*** Opening of DATA SUPPLIED ***

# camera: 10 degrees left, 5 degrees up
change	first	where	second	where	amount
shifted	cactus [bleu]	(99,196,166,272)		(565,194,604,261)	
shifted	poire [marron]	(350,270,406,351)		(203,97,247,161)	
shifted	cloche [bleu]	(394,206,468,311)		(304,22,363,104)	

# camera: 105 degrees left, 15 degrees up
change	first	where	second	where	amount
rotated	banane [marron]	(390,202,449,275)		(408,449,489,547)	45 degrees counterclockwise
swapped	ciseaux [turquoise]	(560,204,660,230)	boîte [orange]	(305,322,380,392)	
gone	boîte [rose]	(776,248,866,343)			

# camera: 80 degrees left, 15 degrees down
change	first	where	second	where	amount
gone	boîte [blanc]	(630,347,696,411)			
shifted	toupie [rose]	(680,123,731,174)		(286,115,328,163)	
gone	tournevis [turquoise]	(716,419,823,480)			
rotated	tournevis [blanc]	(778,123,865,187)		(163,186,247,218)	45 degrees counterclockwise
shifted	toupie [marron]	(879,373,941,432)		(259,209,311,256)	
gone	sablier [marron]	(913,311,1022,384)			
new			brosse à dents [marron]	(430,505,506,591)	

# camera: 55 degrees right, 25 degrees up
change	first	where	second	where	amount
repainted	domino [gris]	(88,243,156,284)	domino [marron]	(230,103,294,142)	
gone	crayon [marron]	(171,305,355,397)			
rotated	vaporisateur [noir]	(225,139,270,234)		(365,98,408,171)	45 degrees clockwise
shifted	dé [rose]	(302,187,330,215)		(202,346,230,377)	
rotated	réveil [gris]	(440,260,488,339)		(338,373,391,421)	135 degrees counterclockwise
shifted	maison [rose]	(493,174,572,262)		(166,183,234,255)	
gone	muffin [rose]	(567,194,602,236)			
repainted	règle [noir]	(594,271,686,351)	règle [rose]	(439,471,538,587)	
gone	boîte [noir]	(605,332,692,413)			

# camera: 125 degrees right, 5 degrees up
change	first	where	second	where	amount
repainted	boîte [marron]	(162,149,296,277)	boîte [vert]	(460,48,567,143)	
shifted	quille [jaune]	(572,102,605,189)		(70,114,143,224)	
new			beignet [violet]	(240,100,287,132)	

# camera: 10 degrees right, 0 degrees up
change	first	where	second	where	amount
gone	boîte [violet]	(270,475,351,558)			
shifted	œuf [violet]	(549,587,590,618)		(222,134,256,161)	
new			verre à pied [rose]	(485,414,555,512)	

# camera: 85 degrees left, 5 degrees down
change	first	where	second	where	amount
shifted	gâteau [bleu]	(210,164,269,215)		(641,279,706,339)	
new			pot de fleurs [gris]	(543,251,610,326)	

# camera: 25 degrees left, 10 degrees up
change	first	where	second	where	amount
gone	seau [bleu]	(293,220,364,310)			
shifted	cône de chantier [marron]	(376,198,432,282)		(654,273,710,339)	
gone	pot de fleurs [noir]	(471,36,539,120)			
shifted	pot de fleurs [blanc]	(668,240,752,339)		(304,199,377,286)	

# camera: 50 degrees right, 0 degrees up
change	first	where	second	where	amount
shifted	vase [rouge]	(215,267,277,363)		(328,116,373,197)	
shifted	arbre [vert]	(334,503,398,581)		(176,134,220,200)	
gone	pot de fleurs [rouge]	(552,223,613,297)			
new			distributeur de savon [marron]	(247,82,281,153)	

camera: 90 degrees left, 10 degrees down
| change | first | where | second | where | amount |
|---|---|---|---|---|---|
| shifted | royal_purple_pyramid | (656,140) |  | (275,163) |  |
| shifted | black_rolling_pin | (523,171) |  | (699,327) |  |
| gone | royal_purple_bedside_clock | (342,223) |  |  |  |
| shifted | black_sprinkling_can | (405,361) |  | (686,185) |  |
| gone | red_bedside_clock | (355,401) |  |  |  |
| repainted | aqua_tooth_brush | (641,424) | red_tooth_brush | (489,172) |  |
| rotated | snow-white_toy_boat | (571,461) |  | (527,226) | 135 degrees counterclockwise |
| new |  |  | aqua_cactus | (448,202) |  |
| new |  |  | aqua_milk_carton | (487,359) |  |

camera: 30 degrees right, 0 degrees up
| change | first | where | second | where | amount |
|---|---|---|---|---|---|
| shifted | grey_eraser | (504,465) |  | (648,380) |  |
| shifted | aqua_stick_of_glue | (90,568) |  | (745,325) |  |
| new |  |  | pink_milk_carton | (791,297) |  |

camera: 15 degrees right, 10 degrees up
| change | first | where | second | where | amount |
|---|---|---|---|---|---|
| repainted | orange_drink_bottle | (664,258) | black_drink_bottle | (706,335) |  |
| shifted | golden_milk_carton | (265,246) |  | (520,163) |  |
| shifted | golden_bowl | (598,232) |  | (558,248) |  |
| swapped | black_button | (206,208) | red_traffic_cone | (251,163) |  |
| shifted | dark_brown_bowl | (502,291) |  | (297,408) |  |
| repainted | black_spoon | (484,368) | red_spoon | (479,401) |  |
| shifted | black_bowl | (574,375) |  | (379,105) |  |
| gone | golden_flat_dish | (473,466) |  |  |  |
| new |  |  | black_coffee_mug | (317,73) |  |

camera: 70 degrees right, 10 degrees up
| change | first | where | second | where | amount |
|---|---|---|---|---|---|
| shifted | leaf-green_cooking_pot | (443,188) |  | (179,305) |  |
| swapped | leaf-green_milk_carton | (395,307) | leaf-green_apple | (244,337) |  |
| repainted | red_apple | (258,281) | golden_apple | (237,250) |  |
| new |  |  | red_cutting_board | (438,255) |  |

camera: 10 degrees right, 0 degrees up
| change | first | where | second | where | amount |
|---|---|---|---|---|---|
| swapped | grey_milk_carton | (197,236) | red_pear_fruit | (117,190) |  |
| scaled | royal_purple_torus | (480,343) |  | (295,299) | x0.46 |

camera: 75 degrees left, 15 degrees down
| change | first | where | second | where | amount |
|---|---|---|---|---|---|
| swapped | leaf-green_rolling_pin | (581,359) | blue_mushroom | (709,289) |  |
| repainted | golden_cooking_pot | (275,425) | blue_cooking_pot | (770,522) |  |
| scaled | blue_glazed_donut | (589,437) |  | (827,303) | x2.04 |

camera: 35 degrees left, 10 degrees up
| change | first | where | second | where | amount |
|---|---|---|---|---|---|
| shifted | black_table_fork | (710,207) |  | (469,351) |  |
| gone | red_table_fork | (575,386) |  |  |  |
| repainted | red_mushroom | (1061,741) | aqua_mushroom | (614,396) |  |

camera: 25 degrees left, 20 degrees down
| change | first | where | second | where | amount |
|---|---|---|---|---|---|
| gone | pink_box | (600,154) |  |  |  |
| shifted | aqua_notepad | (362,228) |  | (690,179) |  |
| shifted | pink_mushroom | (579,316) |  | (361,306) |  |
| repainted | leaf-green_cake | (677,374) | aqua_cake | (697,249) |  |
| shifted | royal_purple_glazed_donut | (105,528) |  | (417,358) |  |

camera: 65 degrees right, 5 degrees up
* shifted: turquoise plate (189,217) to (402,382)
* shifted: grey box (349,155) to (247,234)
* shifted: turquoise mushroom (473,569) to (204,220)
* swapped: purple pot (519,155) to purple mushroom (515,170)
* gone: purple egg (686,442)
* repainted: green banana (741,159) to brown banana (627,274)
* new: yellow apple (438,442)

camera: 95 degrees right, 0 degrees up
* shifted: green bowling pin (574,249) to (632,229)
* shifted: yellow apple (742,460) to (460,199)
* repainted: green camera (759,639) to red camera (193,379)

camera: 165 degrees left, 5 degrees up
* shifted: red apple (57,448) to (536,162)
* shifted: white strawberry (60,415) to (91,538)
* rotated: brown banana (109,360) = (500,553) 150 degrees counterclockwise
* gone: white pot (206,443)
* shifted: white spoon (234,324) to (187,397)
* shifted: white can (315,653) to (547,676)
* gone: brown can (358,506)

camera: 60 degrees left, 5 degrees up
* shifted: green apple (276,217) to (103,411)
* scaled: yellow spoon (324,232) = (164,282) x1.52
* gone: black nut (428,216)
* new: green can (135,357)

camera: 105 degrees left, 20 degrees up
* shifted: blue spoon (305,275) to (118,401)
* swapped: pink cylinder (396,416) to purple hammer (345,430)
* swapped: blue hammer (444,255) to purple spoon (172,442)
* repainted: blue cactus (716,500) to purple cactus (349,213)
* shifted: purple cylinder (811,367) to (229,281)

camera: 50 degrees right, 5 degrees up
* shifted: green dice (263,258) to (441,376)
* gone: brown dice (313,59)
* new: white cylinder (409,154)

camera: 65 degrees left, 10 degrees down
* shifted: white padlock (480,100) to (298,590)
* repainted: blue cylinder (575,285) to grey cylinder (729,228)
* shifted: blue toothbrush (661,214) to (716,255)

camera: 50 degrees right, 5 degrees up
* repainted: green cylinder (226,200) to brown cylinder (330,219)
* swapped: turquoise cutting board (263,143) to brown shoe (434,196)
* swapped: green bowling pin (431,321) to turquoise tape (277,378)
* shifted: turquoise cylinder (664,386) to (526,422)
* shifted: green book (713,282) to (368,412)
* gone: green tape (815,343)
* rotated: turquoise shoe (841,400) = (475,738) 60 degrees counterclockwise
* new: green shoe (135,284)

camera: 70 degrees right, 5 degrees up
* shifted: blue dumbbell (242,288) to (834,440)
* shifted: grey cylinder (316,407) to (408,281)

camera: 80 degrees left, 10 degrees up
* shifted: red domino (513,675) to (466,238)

*** Close of DATA SUPPLIED ***

• **AIM OF THE TASK**: After locating the line with "repainted | aqua_tooth_brush" above, return that line and every later line through the one with "aqua_cactus | (448,202)", word for word and with nothing else.

• **RESPONSE AREA**:
| repainted | aqua_tooth_brush | (641,424) | red_tooth_brush | (489,172) |  |
| rotated | snow-white_toy_boat | (571,461) |  | (527,226) | 135 degrees counterclockwise |
| new |  |  | aqua_cactus | (448,202) |  |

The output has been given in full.